Assignment
Set down precisely the lines from the line with "brown cross: (79, 91) -> (66, 87), moved" through the end of the material, inclusive, and no pictures.

[Opening Available data section]

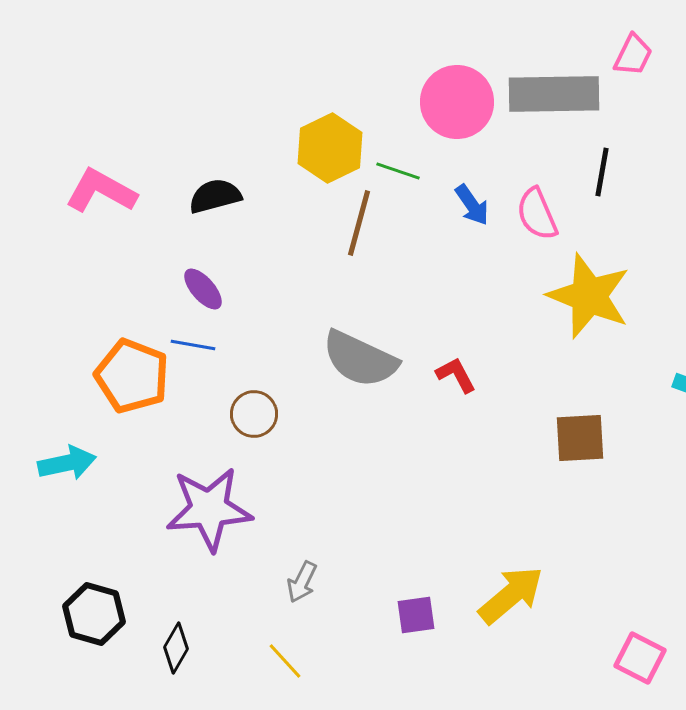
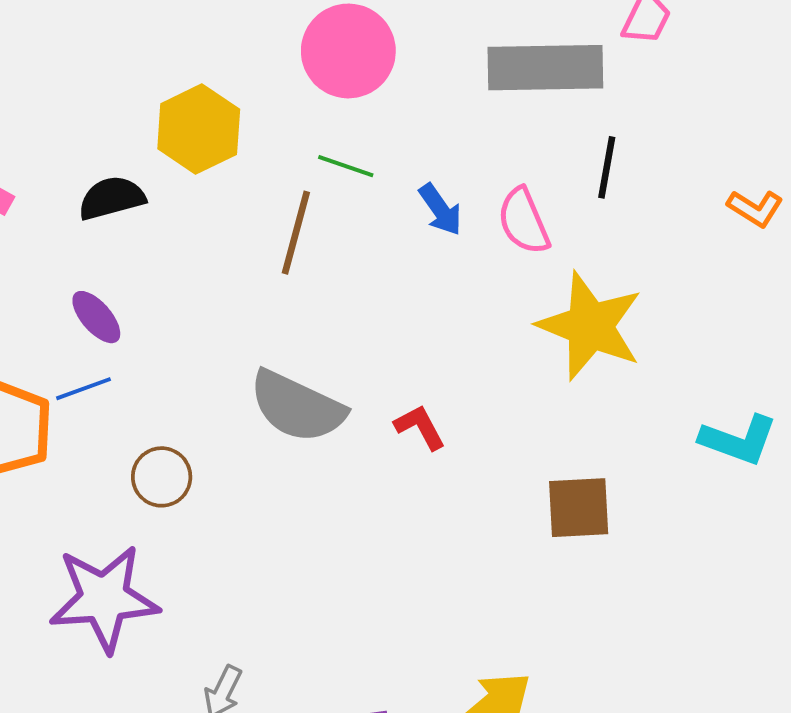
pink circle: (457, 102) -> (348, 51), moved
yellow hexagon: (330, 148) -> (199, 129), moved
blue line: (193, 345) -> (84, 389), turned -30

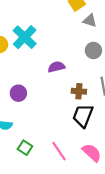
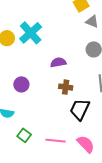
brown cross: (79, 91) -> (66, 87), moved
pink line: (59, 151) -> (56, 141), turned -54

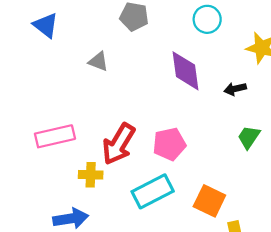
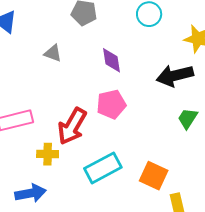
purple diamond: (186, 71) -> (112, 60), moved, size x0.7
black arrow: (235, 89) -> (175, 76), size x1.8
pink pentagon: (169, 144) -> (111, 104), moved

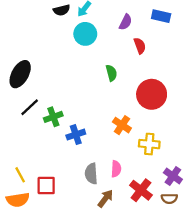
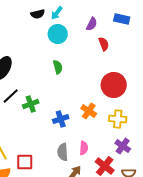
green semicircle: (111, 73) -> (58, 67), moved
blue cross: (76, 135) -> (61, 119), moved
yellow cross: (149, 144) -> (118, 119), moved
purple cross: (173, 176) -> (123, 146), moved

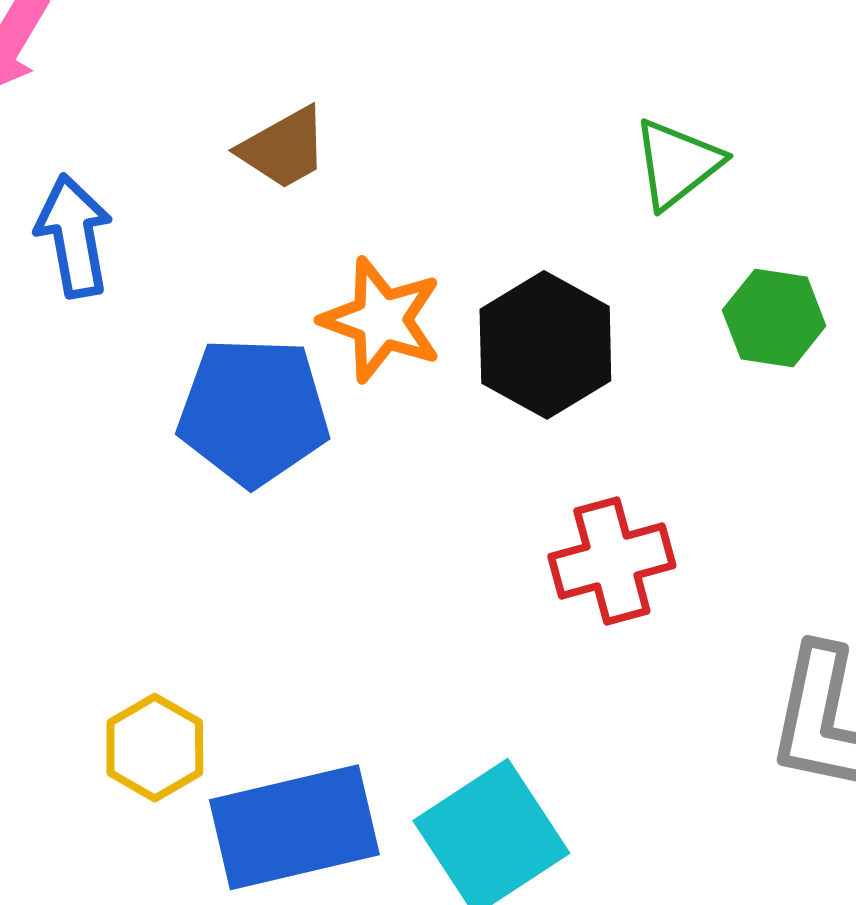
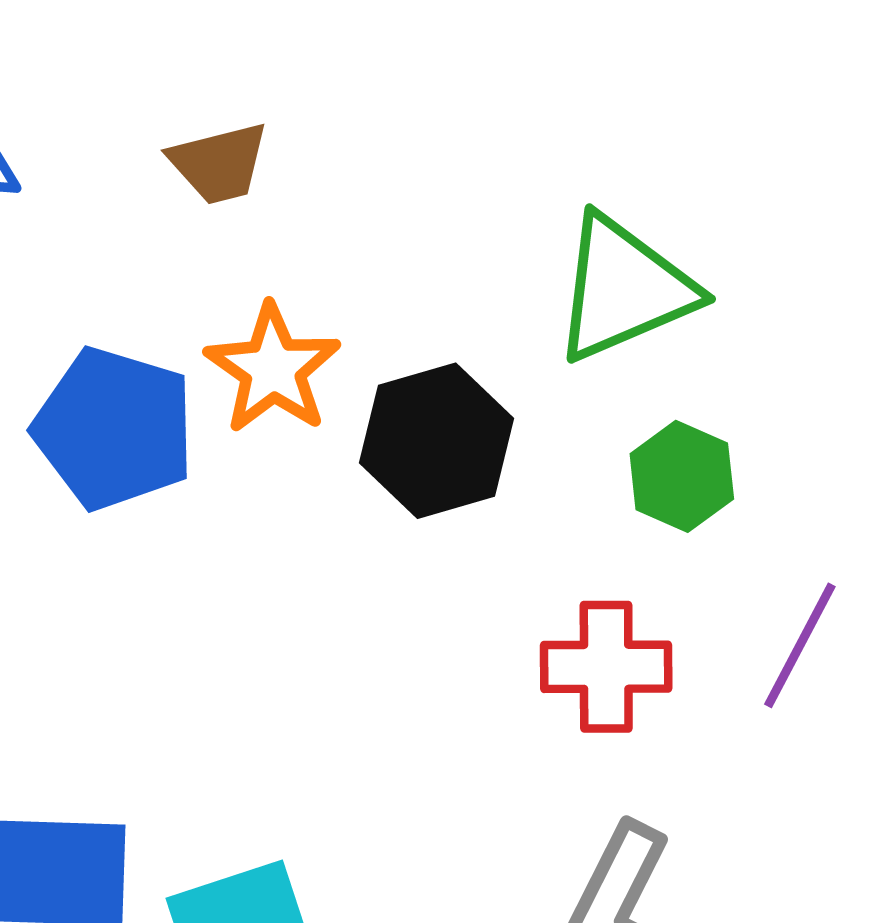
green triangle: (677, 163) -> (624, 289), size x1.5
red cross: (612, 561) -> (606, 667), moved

[Closing Available data section]

Response to the task
brown cross: (79, 91) -> (66, 87), moved
pink line: (59, 151) -> (56, 141), turned -54

purple diamond: (186, 71) -> (112, 60), moved, size x0.7
black arrow: (235, 89) -> (175, 76), size x1.8
pink pentagon: (169, 144) -> (111, 104), moved

green semicircle: (111, 73) -> (58, 67), moved
blue cross: (76, 135) -> (61, 119), moved
yellow cross: (149, 144) -> (118, 119), moved
purple cross: (173, 176) -> (123, 146), moved

green triangle: (677, 163) -> (624, 289), size x1.5
red cross: (612, 561) -> (606, 667), moved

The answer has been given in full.